EXERCISE DATA:
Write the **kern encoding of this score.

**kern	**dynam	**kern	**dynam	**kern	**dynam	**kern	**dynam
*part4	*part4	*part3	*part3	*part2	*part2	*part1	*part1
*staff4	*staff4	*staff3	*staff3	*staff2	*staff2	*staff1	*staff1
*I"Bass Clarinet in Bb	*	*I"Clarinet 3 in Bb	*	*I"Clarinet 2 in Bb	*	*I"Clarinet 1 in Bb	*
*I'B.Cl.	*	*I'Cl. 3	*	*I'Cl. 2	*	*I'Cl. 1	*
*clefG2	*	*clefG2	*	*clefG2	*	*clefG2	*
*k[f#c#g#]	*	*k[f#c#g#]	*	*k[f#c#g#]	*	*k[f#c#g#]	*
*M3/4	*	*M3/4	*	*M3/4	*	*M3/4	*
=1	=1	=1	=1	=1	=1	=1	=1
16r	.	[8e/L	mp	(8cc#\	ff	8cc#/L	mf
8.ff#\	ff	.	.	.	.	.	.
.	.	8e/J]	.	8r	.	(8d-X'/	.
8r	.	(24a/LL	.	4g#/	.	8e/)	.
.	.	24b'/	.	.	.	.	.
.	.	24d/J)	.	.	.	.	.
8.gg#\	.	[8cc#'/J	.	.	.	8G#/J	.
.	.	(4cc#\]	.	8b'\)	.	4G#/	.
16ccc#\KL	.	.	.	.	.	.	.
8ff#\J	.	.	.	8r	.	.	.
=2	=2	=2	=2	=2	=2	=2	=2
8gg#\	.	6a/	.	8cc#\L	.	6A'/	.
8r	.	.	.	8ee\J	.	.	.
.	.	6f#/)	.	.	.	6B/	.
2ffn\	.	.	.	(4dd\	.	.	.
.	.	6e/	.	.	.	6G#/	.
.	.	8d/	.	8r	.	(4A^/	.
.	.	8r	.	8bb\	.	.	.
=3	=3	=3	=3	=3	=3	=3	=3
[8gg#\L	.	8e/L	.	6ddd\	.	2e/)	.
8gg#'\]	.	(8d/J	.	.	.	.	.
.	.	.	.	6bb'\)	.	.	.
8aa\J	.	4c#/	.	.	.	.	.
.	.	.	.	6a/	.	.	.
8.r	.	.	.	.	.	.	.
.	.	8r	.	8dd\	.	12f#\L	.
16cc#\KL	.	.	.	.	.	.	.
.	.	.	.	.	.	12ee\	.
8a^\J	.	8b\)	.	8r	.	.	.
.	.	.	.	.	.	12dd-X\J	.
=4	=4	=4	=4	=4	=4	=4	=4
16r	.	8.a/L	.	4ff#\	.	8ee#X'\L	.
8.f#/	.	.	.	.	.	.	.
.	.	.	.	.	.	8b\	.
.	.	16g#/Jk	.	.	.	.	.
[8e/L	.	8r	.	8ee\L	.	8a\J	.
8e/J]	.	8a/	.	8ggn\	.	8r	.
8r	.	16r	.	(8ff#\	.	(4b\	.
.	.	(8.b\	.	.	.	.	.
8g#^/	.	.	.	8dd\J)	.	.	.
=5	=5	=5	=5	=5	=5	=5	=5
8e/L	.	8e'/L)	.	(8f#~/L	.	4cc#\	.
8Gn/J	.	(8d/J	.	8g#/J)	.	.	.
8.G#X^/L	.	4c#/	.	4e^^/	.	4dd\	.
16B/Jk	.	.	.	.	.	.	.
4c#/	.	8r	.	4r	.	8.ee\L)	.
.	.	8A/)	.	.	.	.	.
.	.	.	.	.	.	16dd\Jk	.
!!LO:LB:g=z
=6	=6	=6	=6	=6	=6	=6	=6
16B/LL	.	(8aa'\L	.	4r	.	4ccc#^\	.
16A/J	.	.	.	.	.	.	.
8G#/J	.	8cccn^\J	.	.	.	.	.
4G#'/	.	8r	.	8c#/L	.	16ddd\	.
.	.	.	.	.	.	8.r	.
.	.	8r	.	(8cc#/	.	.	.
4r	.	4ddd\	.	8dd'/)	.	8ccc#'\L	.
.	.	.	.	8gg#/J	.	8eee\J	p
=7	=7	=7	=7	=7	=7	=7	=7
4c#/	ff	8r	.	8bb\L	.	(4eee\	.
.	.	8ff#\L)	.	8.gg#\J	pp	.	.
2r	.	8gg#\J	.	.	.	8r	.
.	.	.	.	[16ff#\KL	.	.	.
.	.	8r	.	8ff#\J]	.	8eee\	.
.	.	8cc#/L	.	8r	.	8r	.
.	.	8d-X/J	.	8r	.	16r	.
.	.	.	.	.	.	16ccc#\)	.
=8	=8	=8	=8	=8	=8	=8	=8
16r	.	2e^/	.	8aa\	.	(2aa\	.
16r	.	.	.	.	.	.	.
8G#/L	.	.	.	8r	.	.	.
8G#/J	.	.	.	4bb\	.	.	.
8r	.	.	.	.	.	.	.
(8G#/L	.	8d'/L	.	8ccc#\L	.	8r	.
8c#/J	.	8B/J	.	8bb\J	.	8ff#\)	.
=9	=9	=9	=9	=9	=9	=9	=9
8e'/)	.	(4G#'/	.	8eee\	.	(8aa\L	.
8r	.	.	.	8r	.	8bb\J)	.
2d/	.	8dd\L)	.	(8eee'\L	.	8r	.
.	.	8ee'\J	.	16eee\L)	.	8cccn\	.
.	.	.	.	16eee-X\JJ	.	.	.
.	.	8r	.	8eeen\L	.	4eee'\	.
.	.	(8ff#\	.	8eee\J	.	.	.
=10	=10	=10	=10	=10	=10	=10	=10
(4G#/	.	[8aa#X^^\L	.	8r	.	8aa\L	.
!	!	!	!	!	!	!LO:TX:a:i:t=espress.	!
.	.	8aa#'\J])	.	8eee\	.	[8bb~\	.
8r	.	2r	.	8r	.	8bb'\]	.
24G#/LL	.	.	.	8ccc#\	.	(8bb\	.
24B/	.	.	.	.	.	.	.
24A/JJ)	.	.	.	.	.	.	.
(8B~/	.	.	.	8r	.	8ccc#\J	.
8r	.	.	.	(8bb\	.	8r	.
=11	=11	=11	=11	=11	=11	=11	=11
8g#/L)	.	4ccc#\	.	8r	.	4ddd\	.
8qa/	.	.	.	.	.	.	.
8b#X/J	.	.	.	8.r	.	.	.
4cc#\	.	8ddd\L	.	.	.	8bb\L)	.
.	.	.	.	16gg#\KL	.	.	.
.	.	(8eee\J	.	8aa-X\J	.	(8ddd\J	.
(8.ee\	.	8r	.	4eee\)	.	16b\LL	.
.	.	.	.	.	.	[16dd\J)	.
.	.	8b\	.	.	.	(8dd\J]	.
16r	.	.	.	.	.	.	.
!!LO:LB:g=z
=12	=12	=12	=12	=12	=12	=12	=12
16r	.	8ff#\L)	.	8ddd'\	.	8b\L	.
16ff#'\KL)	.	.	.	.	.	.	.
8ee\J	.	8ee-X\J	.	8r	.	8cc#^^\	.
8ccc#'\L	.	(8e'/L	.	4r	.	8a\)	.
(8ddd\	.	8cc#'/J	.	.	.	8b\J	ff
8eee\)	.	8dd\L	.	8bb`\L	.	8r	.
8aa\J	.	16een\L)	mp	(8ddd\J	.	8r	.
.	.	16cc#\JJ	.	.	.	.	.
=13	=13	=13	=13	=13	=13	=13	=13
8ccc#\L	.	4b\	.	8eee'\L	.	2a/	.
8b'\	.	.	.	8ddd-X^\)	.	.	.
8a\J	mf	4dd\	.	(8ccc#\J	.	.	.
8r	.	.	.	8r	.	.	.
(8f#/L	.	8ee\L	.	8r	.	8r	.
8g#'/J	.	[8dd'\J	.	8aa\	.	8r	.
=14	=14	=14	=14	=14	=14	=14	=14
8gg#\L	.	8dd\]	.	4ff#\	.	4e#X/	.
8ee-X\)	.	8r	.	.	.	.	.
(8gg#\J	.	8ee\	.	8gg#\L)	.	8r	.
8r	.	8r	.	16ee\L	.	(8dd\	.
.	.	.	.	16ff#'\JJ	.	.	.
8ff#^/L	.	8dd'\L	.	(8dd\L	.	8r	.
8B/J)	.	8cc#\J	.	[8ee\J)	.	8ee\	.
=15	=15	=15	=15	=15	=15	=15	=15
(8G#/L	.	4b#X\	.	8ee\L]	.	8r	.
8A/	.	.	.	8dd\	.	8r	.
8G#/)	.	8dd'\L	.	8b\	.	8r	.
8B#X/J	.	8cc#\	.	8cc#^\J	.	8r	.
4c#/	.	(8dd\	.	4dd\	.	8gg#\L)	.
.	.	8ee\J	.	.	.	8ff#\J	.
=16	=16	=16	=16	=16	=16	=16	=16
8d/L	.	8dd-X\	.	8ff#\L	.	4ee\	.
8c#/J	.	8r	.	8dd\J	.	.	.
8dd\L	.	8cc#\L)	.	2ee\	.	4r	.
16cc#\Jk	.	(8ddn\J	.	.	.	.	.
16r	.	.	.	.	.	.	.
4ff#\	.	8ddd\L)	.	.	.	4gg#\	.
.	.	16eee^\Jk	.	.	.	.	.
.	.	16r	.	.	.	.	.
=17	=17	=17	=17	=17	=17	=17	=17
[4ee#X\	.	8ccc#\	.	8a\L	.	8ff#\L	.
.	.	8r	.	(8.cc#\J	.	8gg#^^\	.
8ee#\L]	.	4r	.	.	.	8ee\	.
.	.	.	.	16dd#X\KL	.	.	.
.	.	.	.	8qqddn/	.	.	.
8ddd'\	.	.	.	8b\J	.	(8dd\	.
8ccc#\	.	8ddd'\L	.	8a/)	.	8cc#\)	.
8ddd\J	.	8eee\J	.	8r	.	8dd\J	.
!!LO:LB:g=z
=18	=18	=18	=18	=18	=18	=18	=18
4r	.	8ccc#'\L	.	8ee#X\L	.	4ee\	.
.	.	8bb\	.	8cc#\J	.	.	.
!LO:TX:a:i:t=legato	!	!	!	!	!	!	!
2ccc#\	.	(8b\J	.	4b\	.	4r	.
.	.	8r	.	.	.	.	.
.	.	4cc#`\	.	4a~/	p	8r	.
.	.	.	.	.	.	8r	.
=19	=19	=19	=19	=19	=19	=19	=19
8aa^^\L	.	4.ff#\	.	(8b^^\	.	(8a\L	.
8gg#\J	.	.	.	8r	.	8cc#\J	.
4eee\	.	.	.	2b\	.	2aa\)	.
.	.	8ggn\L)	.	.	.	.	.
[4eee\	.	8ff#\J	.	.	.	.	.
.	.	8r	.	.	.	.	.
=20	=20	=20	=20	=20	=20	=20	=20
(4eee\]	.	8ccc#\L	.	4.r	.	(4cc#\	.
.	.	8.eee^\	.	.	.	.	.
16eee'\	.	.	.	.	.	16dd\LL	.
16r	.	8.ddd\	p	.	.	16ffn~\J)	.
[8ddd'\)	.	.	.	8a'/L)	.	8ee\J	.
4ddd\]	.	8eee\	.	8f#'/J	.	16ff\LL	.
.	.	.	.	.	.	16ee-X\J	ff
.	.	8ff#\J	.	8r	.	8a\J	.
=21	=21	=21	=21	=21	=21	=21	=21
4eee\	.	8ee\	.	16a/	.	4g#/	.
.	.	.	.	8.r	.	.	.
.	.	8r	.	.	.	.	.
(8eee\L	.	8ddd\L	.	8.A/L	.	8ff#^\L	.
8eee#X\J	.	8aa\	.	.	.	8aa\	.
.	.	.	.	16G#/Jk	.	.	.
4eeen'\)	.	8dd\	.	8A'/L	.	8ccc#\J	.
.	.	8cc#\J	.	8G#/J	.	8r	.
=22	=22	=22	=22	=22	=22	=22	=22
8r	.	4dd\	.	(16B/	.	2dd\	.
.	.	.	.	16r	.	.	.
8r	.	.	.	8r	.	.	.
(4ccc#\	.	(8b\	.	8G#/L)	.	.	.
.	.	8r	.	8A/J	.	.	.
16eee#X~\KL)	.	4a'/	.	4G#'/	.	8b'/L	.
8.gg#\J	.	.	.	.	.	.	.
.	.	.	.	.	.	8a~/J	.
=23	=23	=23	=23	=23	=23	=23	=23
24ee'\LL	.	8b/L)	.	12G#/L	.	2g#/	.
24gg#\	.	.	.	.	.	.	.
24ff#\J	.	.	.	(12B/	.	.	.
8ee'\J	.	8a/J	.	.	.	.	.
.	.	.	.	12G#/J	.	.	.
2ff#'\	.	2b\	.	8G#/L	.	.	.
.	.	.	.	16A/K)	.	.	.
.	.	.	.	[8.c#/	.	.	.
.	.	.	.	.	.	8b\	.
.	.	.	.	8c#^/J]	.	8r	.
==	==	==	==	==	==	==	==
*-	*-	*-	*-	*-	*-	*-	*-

GOAL:
How many lines in the rows above contain the string "kern", matching case exactly? Reply with the number alone.

CORRECT RESPONSE:
2